WHAT TO DO:
Copy everything from "Search for the" down to "download [414, 161]", swapping "Released" for "Issued" and leaving the rest as it is.

---- GIVEN RECORDS

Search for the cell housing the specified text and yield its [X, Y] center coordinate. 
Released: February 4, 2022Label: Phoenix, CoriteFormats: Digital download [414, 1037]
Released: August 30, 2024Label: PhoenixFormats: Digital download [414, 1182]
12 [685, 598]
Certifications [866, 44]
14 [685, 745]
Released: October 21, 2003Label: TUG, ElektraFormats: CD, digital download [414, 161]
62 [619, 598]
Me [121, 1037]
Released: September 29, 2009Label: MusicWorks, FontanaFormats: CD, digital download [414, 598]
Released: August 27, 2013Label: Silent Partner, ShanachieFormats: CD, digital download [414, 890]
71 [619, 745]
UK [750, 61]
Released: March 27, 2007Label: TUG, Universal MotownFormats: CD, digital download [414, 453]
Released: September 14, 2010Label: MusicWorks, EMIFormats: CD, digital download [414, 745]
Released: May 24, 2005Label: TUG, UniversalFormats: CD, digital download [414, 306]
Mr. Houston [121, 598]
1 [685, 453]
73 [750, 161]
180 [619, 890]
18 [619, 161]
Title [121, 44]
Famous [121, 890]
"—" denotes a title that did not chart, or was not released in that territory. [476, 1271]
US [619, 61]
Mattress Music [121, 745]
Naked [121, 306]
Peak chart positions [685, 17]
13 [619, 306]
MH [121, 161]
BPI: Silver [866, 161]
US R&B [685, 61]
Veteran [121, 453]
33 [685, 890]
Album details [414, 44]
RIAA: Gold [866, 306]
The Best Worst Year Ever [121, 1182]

--------
---- GIVEN RECORDS

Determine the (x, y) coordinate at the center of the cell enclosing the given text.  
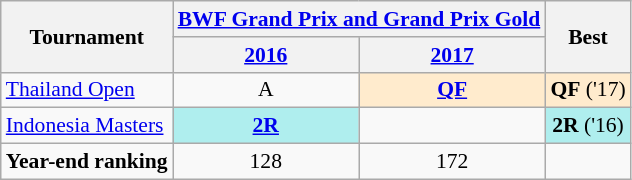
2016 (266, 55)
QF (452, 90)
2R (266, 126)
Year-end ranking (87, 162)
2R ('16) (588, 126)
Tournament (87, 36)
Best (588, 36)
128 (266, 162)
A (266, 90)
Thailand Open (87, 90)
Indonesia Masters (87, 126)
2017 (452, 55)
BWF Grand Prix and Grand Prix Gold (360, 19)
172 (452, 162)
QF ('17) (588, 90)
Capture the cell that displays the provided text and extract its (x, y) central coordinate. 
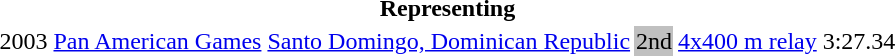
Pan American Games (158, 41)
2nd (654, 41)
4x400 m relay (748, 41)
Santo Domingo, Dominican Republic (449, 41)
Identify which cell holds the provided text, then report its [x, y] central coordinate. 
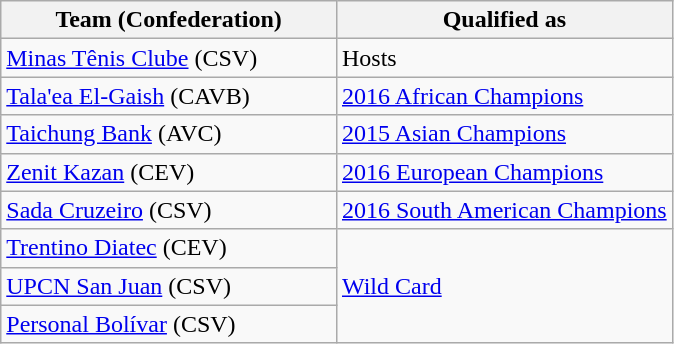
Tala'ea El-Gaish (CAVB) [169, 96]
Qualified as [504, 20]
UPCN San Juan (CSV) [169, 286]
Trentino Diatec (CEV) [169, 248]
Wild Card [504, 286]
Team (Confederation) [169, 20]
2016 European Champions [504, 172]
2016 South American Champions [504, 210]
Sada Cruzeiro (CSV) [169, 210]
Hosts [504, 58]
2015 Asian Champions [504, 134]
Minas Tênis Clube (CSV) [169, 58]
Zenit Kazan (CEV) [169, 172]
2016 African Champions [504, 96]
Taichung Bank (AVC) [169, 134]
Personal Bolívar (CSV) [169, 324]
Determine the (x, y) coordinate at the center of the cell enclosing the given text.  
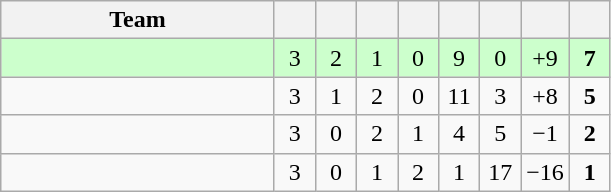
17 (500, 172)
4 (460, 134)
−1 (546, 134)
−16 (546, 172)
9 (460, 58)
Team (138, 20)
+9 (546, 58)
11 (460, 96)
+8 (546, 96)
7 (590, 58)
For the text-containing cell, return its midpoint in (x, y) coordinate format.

--------

WRITTEN RESPONSE:
Search for the cell housing the specified text and yield its [X, Y] center coordinate. 
Issued: February 4, 2022Label: Phoenix, CoriteFormats: Digital download [414, 1037]
Issued: August 30, 2024Label: PhoenixFormats: Digital download [414, 1182]
12 [685, 598]
Certifications [866, 44]
14 [685, 745]
Issued: October 21, 2003Label: TUG, ElektraFormats: CD, digital download [414, 161]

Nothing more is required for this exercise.